§ **Raw records**

— START —

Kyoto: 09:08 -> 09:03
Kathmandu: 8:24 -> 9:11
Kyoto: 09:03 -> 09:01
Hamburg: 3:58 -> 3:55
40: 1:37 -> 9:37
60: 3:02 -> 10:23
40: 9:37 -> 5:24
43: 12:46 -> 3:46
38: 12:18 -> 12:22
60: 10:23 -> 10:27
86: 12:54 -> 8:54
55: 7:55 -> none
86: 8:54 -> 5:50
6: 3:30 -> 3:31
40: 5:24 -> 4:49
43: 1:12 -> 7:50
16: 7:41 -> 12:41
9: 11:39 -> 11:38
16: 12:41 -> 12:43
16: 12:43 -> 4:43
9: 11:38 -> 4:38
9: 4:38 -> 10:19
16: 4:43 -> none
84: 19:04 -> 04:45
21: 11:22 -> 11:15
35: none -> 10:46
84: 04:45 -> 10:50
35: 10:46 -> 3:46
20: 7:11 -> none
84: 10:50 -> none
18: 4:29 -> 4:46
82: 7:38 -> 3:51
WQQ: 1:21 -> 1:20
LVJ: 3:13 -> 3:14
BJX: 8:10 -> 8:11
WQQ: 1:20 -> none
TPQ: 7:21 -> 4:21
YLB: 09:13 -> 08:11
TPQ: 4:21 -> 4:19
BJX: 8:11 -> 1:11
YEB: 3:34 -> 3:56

— END —

Please turn everything from the start of the records down to the line containing "35: 10:46 -> 3:46", that line included, into a Markdown table with the columns Row and Text. Put each line's number in Row and the line itself in Text, and leave out blank lines.

| Row | Text |
|---|---|
| 1 | Kyoto: 09:08 -> 09:03 |
| 2 | Kathmandu: 8:24 -> 9:11 |
| 3 | Kyoto: 09:03 -> 09:01 |
| 4 | Hamburg: 3:58 -> 3:55 |
| 5 | 40: 1:37 -> 9:37 |
| 6 | 60: 3:02 -> 10:23 |
| 7 | 40: 9:37 -> 5:24 |
| 8 | 43: 12:46 -> 3:46 |
| 9 | 38: 12:18 -> 12:22 |
| 10 | 60: 10:23 -> 10:27 |
| 11 | 86: 12:54 -> 8:54 |
| 12 | 55: 7:55 -> none |
| 13 | 86: 8:54 -> 5:50 |
| 14 | 6: 3:30 -> 3:31 |
| 15 | 40: 5:24 -> 4:49 |
| 16 | 43: 1:12 -> 7:50 |
| 17 | 16: 7:41 -> 12:41 |
| 18 | 9: 11:39 -> 11:38 |
| 19 | 16: 12:41 -> 12:43 |
| 20 | 16: 12:43 -> 4:43 |
| 21 | 9: 11:38 -> 4:38 |
| 22 | 9: 4:38 -> 10:19 |
| 23 | 16: 4:43 -> none |
| 24 | 84: 19:04 -> 04:45 |
| 25 | 21: 11:22 -> 11:15 |
| 26 | 35: none -> 10:46 |
| 27 | 84: 04:45 -> 10:50 |
| 28 | 35: 10:46 -> 3:46 |